*TASK TO COMPLETE*:
Go through the data line by line. Copy each one holding the string "cyan".

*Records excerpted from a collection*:
▽
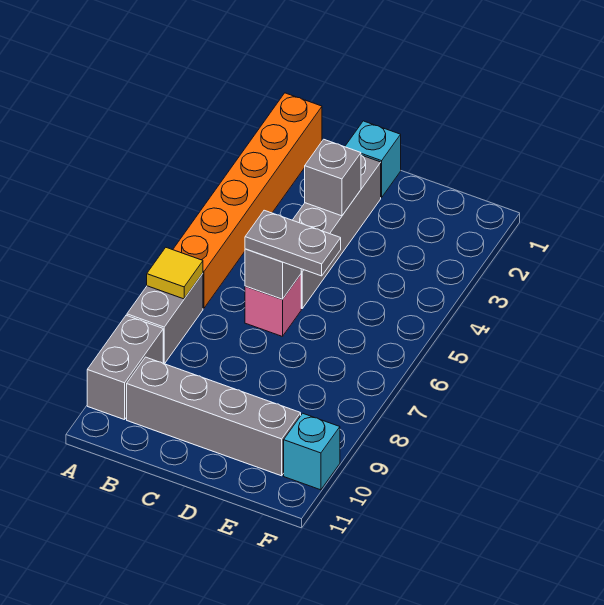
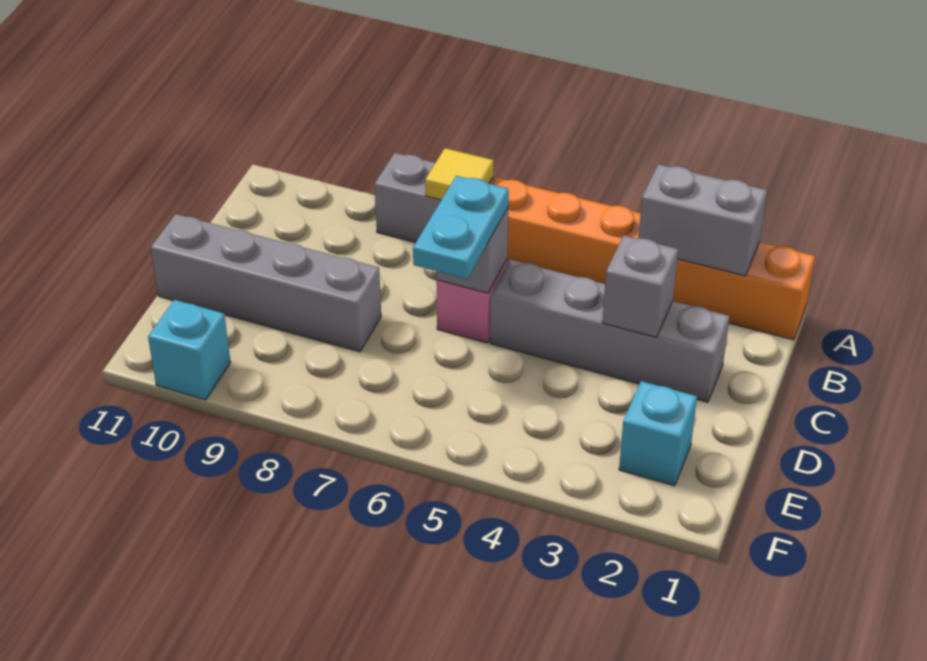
grey brick A9:A10 level 1 -> grey brick A2:A3 level 2
grey brick B10:E10 level 1 -> grey brick D8:D11 level 1
cyan brick C1 level 1 -> cyan brick E2 level 1
grey plate C6:D6 level 3 -> cyan plate C6:D6 level 3

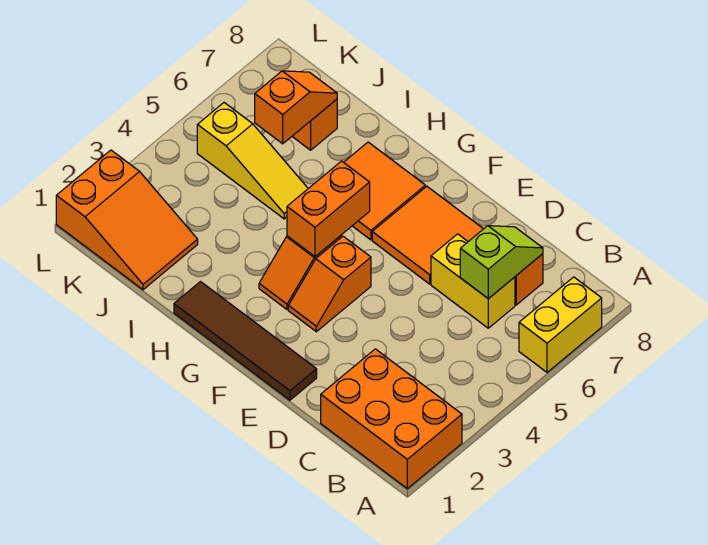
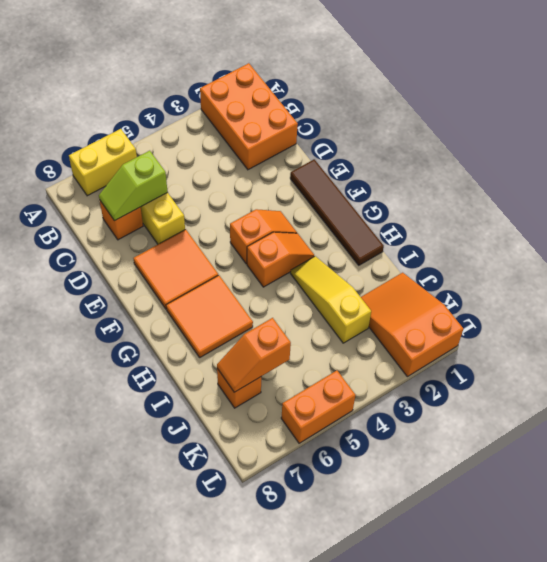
orange brick G4:G5 level 2 -> orange brick L5:L6 level 1
yellow slope I5:K5 level 1 top K -> yellow slope H3:J3 level 1 top J

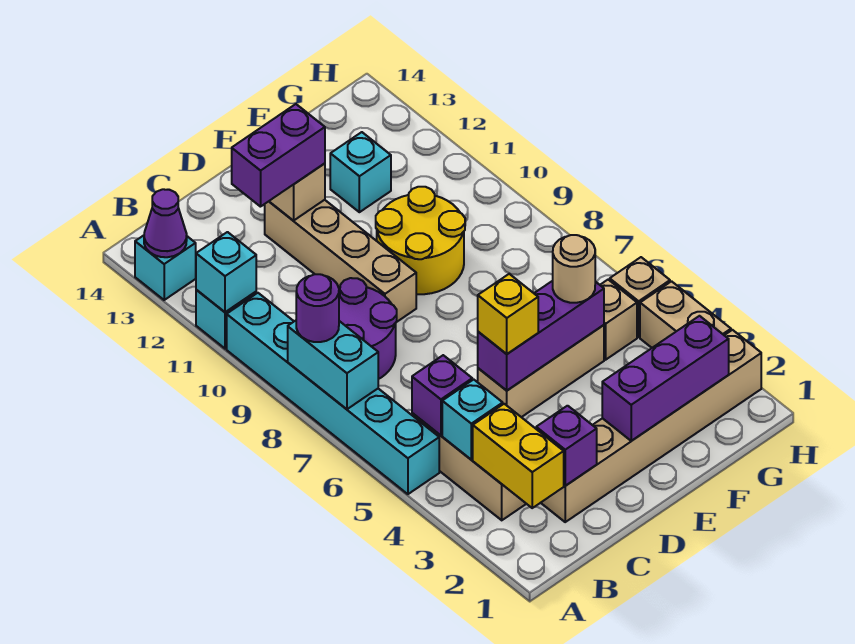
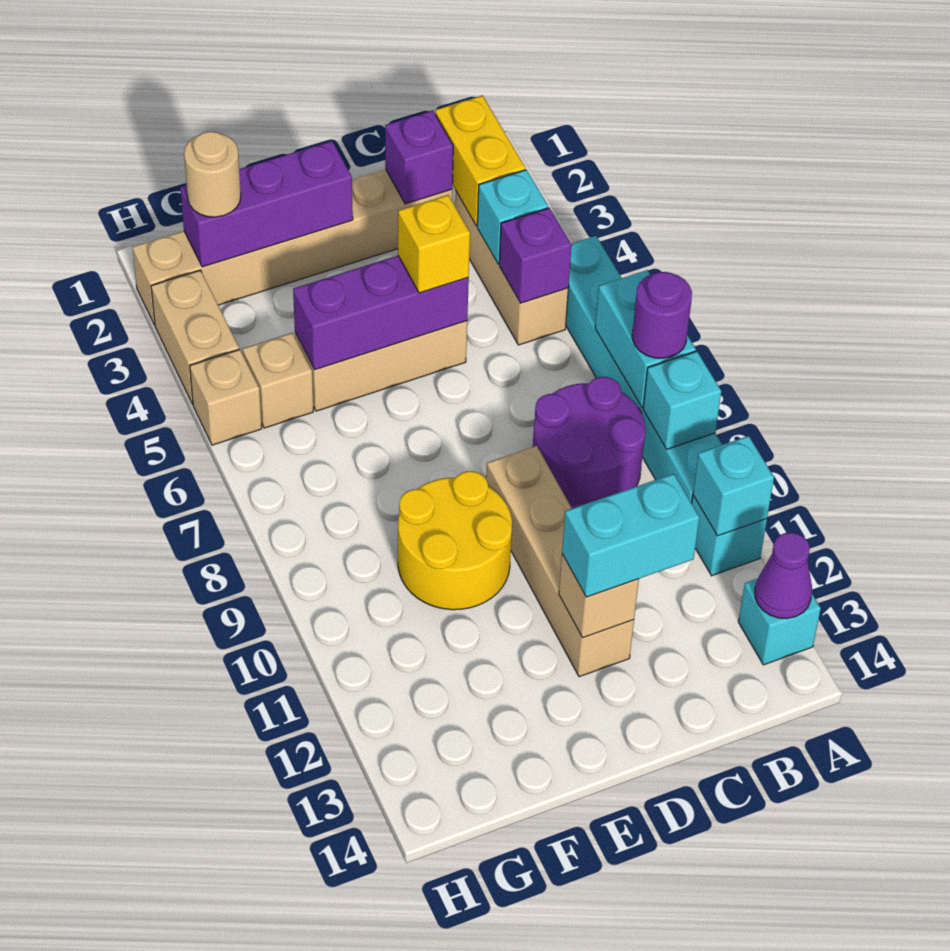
purple brick C12:D12 level 3 -> cyan brick C12:D12 level 3
tan round brick F5 level 3 -> tan round brick G2 level 3
cyan brick F12 level 1 -> cyan brick A9 level 2

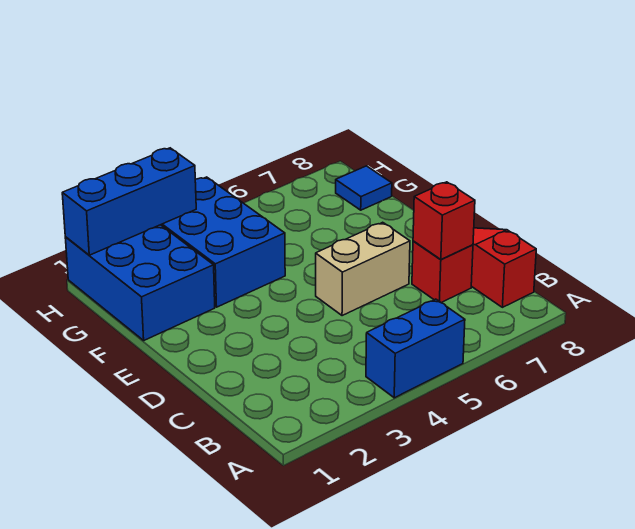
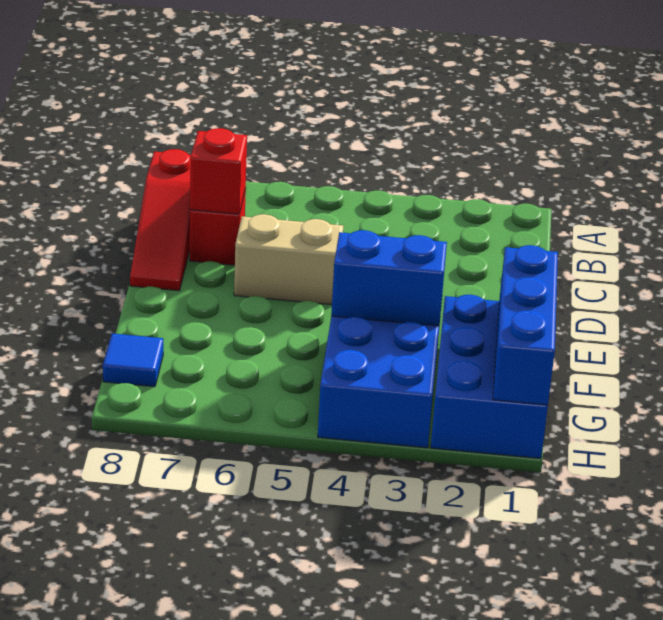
blue brick A4:A5 level 1 -> blue brick F3:F4 level 2
blue brick H1:H3 level 2 -> blue brick F1:H1 level 2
△
*OUTPUT OF THE TASK*:
cyan brick C1 level 1 -> cyan brick E2 level 1
grey plate C6:D6 level 3 -> cyan plate C6:D6 level 3
purple brick C12:D12 level 3 -> cyan brick C12:D12 level 3
cyan brick F12 level 1 -> cyan brick A9 level 2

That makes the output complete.